▶ **INSTRUCTIONS FOR THE TASK**
Search the entries below for "(645, 539) = (444, 554): yellow". Give that line and all the lines after it again, exactly, through the last, without pictures.

▶ **DATA PROVIDED**
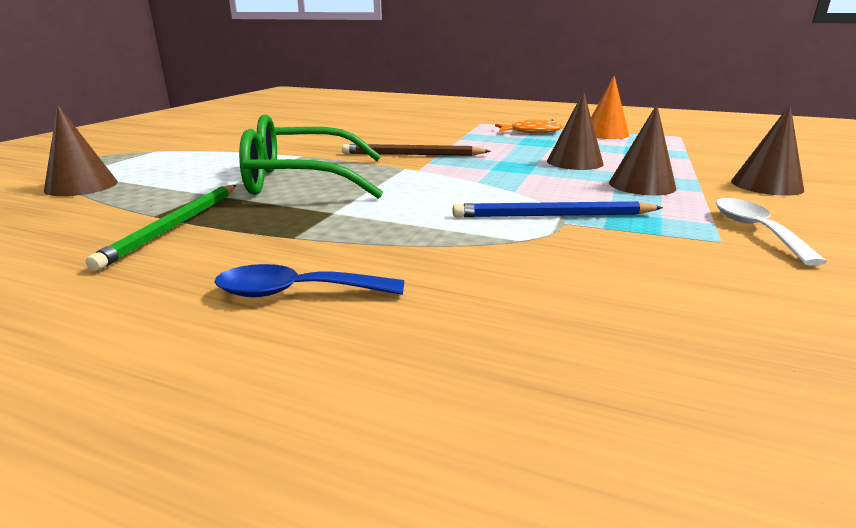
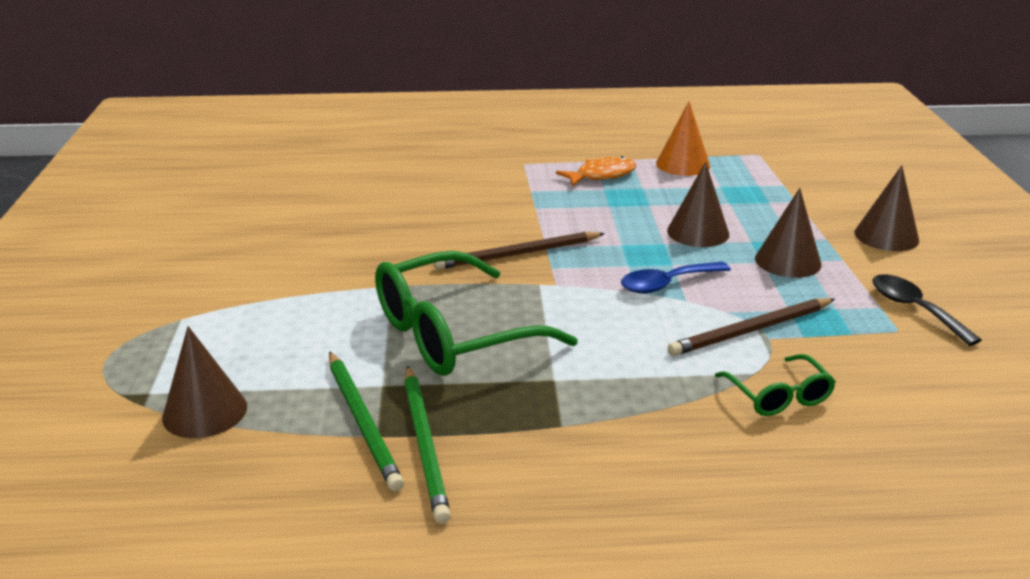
camera: 25 degrees left, 5 degrees up
(159, 207) = (363, 422): none -> green pencil
(296, 292) = (648, 489): blue spoon -> blue spoon (667, 284)
(525, 258) = (778, 395): none -> green glasses
(552, 215) = (751, 330): blue pencil -> brown pencil
(755, 230) = (914, 309): white spoon -> black spoon

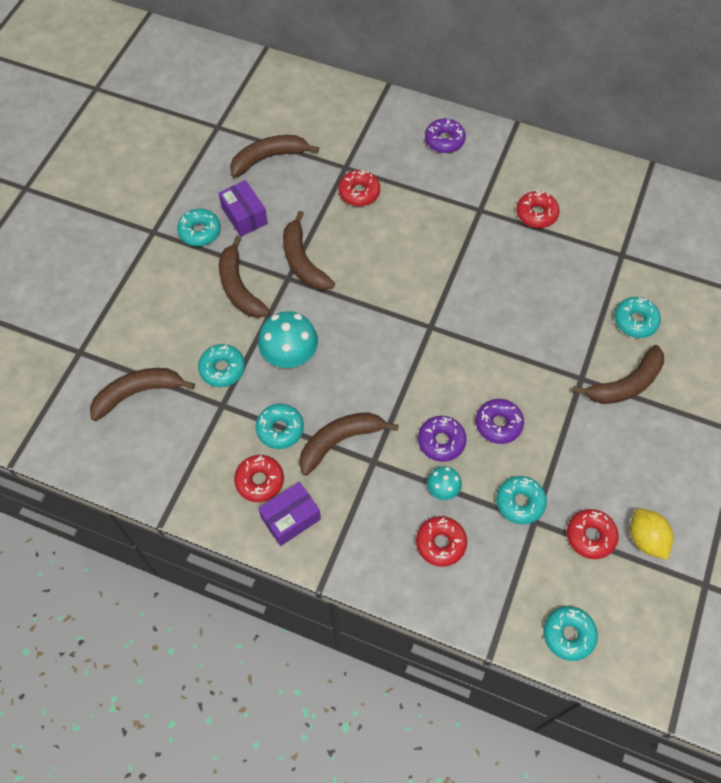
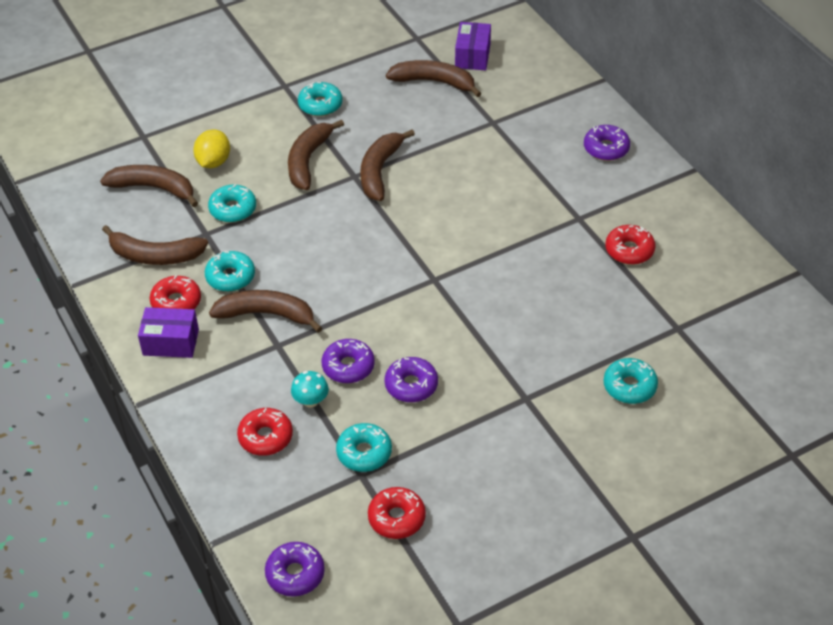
camera: 40 degrees right, 15 degrees down
(244, 216) = (368, 113): purple box -> purple box (472, 56)
(290, 355) = (295, 231): turquoise mushroom -> none
(359, 192) = (483, 147): red donut -> none
(568, 635) = (295, 574): turquoise donut -> purple donut
(625, 384) = (562, 428): brown banana -> brown banana (155, 256)
(645, 539) = (444, 554): yellow lemon -> yellow lemon (213, 162)

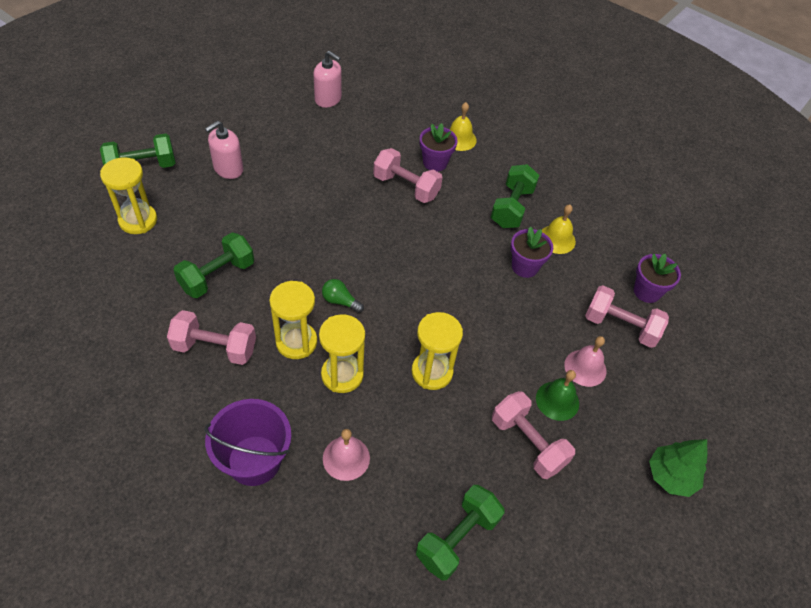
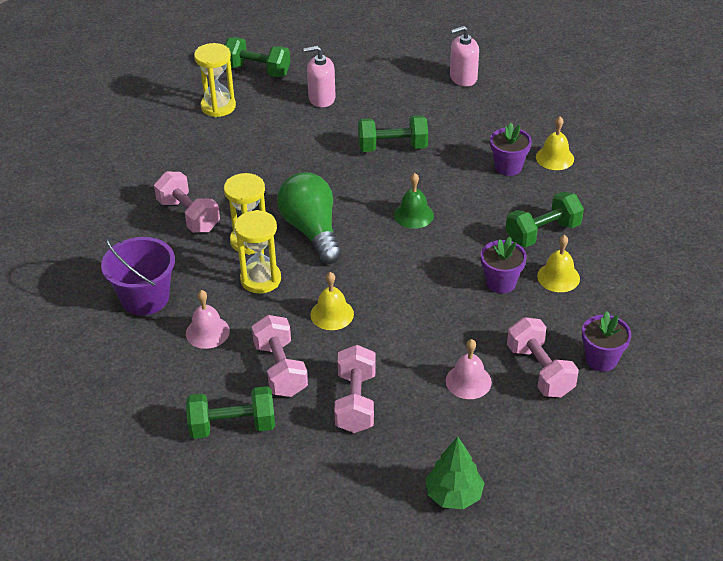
camera: 45 degrees right, 10 degrees down
(217, 276) = (237, 169): green dumbbell -> green dumbbell (392, 147)
(328, 99) = (463, 78): pink soap dispenser -> pink soap dispenser turned 90 degrees clockwise
(340, 301) = (312, 230): green light bulb -> green light bulb, size x2.28
(406, 187) = (459, 174): pink dumbbell -> pink dumbbell (280, 369)
(432, 372) = (332, 314): yellow hourglass -> yellow bell
(557, 400) = (415, 389): green bell -> green bell (413, 215)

▶ **SOLUTION TO THIS TASK**
(645, 539) = (444, 554): yellow lemon -> yellow lemon (213, 162)

camera: 45 degrees right, 10 degrees down
(217, 276) = (237, 169): green dumbbell -> green dumbbell (392, 147)
(328, 99) = (463, 78): pink soap dispenser -> pink soap dispenser turned 90 degrees clockwise
(340, 301) = (312, 230): green light bulb -> green light bulb, size x2.28
(406, 187) = (459, 174): pink dumbbell -> pink dumbbell (280, 369)
(432, 372) = (332, 314): yellow hourglass -> yellow bell
(557, 400) = (415, 389): green bell -> green bell (413, 215)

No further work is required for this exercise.